ACTIVITY: The result should be an exact copy of only the lines from the one holding "J5 pin 1: GND -> VBAT" through the last line of the data below, please, without pictures.

*** Opening ENTRIES PROVIDED ***

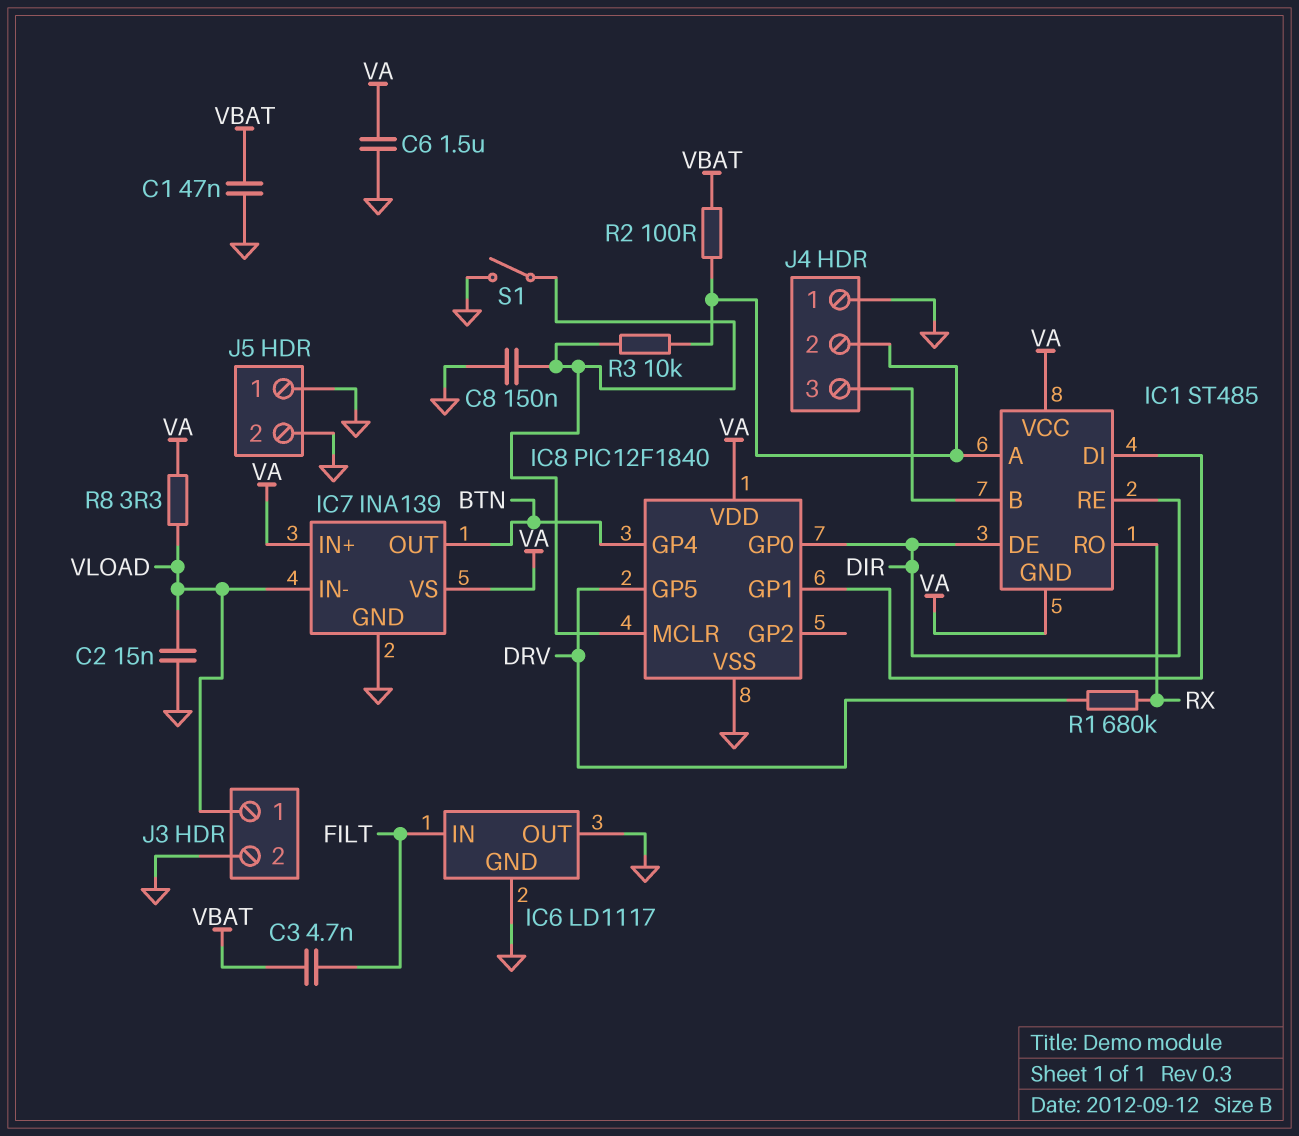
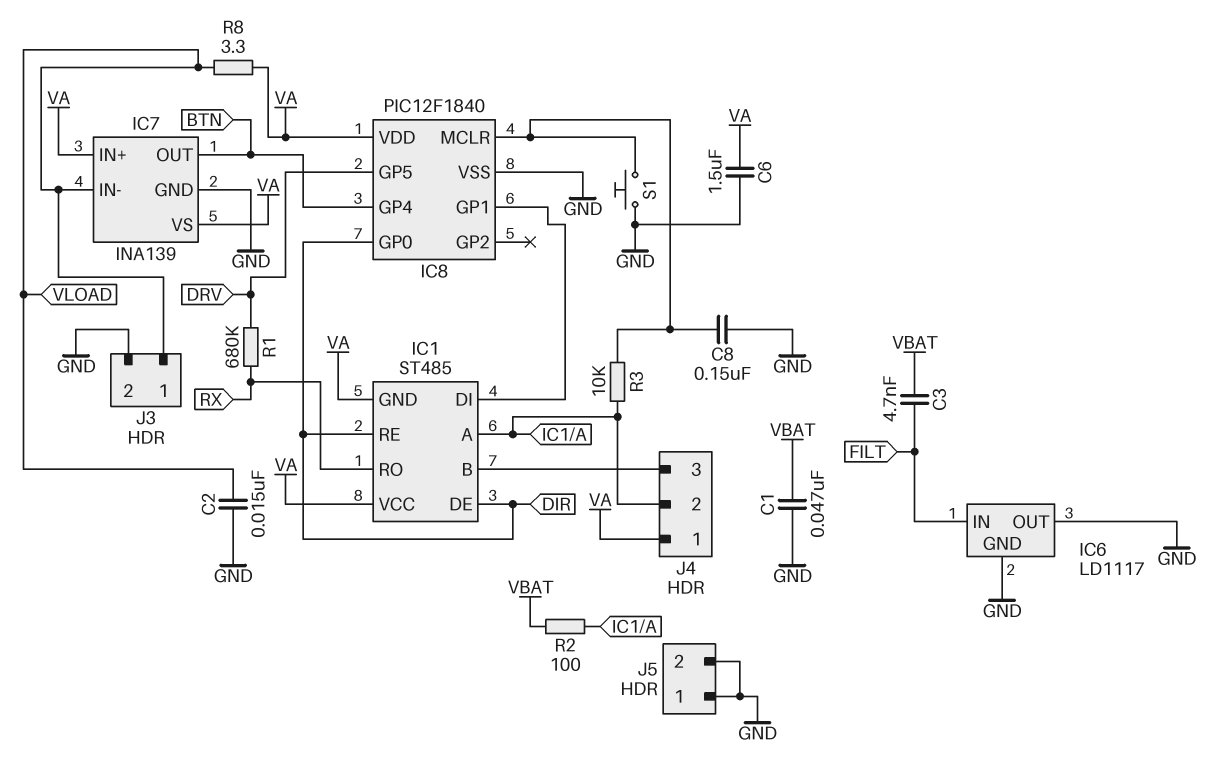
J4 pin 1: GND -> VA
S1: switch (GND, IC8/MCLR) -> button (GND, IC8/MCLR)

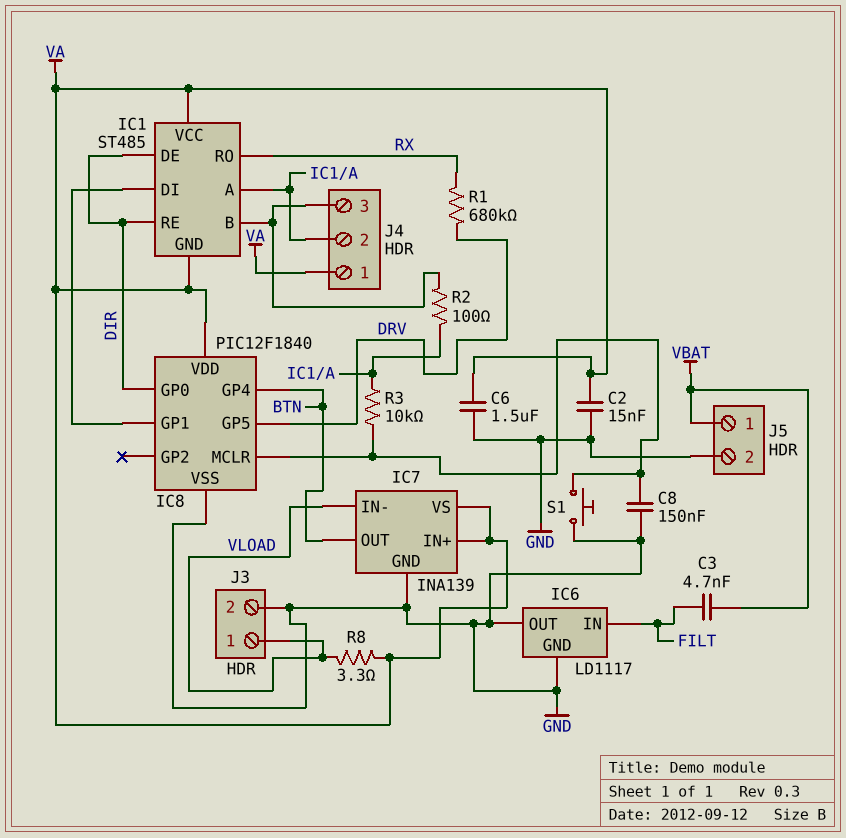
C1: 47nF (GND, VBAT) -> none
C2: 15nF (GND, VLOAD) -> 15nF (GND, VA)
J5 pin 1: GND -> VBAT
R2: 100 (IC1/A, VBAT) -> 100 (IC1/A, IC1/B)

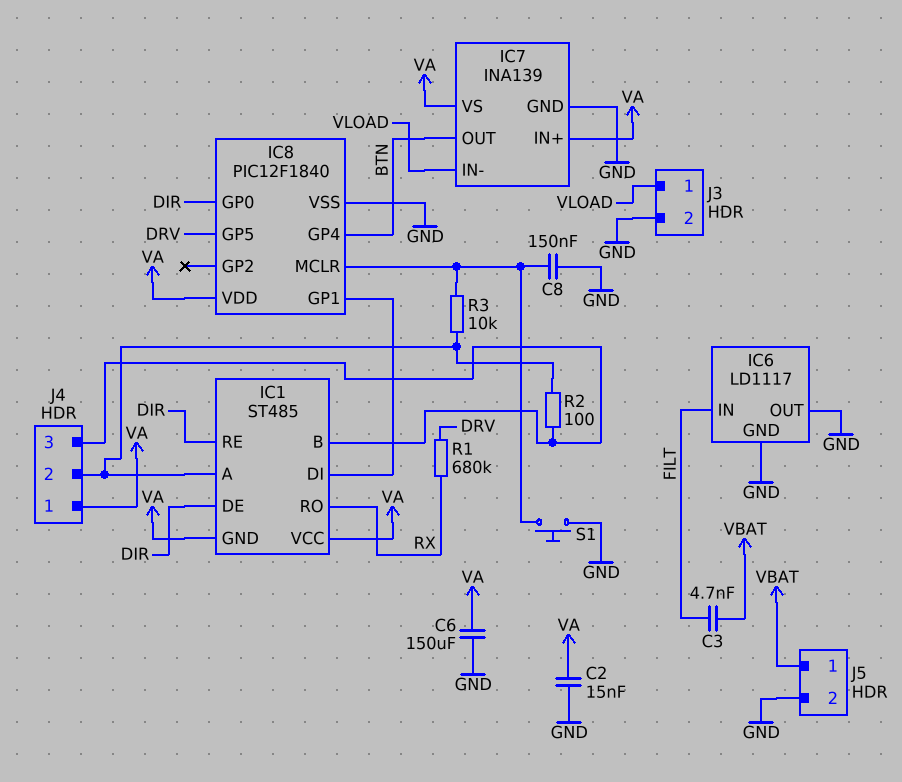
C6: 1.5uF (GND, VA) -> 150uF (GND, VA)
R8: 3.3 (VA, VLOAD) -> none

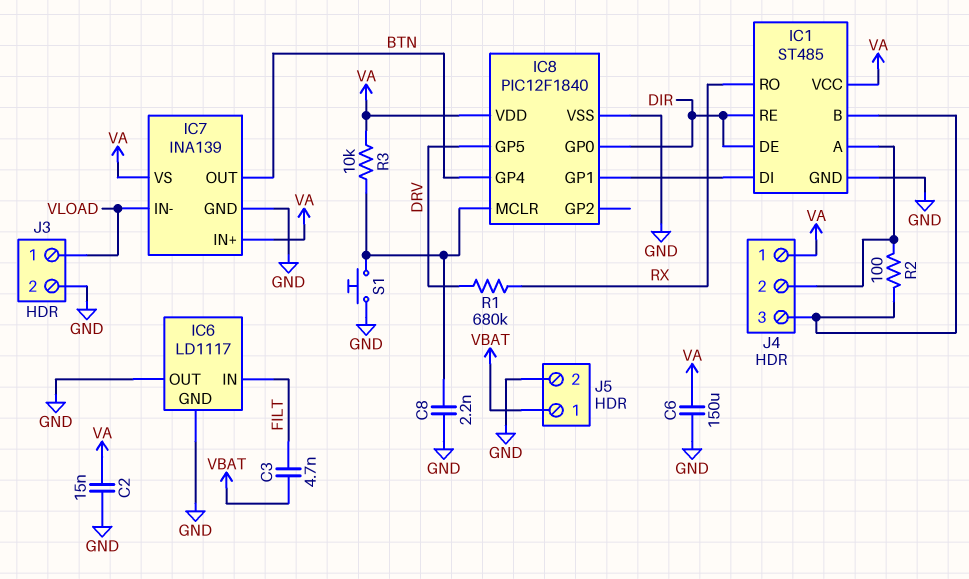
C8: 150nF (GND, IC8/MCLR) -> 2.2nF (GND, IC8/MCLR)
IC1 pin GND: VA -> GND
R3: 10k (IC1/A, IC8/MCLR) -> 10k (IC8/MCLR, VA)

*** Closing ENTRIES PROVIDED ***

EXERCISE RESPONSE:
J5 pin 1: GND -> VBAT
R2: 100 (IC1/A, VBAT) -> 100 (IC1/A, IC1/B)

C6: 1.5uF (GND, VA) -> 150uF (GND, VA)
R8: 3.3 (VA, VLOAD) -> none

C8: 150nF (GND, IC8/MCLR) -> 2.2nF (GND, IC8/MCLR)
IC1 pin GND: VA -> GND
R3: 10k (IC1/A, IC8/MCLR) -> 10k (IC8/MCLR, VA)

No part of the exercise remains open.